Required work: Scan the records below. List lines holding "degrees".
--- Source data ---
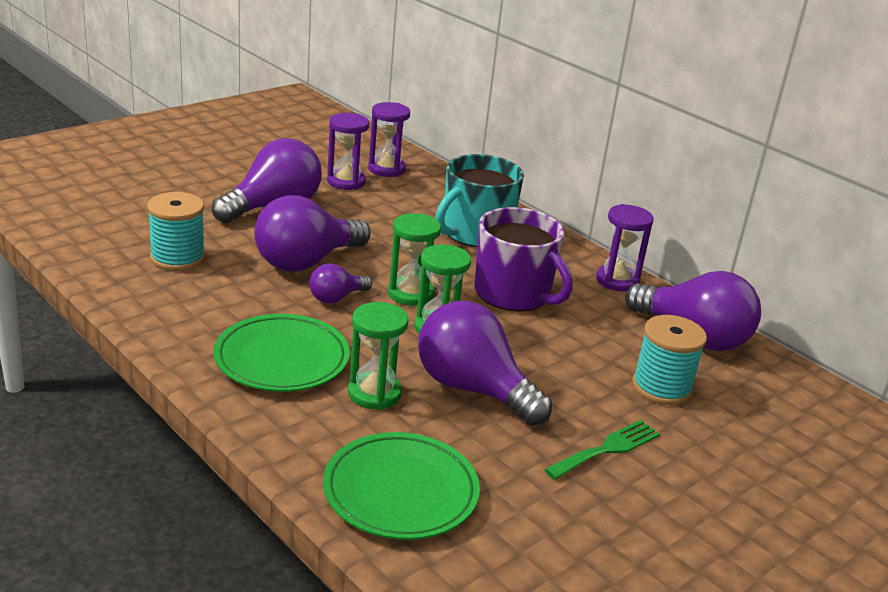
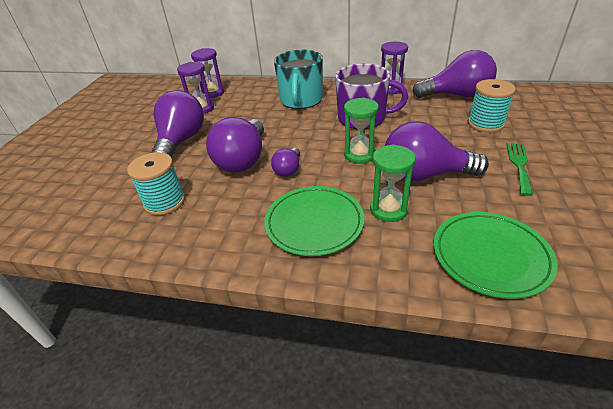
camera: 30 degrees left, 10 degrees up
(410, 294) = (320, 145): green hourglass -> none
---
--- Source data ---
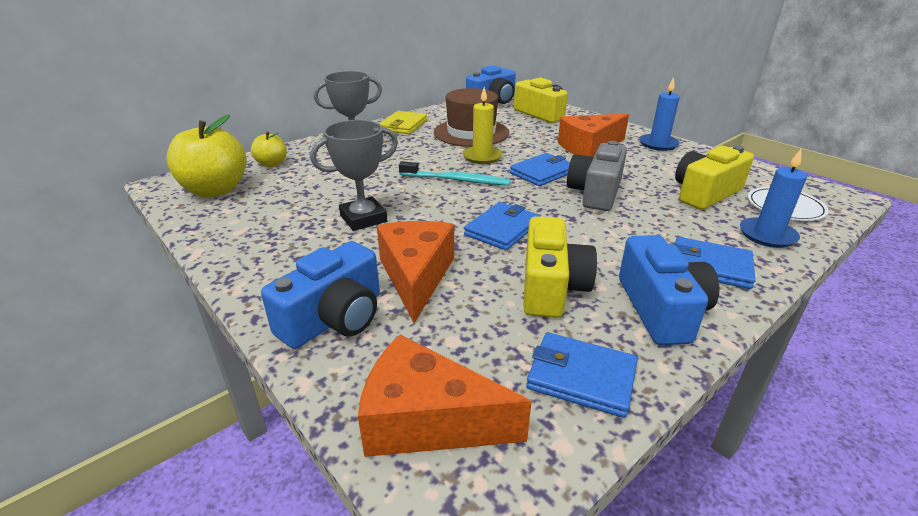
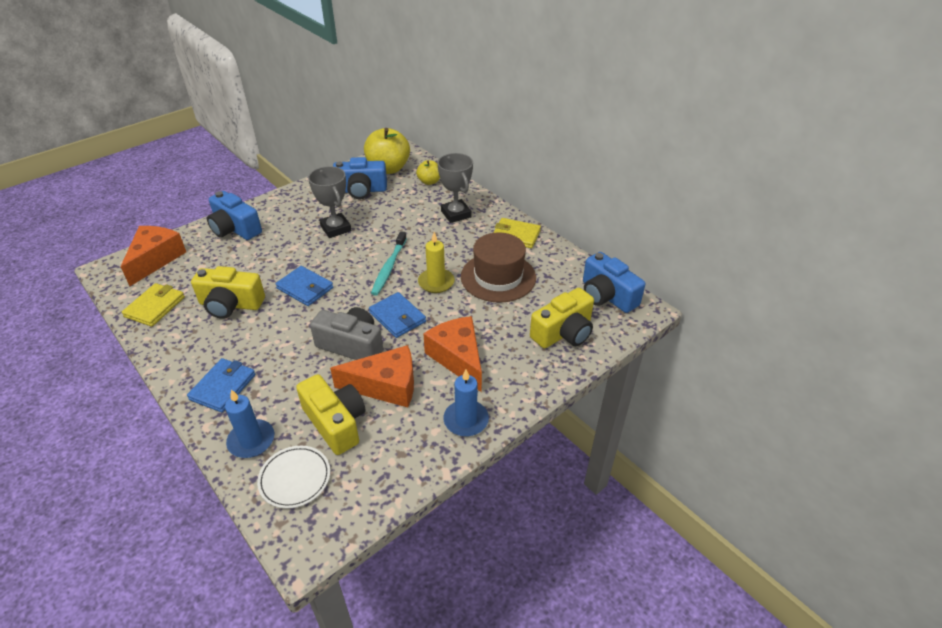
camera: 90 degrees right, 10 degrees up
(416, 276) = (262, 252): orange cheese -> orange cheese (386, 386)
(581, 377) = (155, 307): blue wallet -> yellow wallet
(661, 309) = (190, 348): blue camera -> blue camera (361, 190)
---
Exercise solution:
camera: 30 degrees left, 10 degrees up
camera: 90 degrees right, 10 degrees up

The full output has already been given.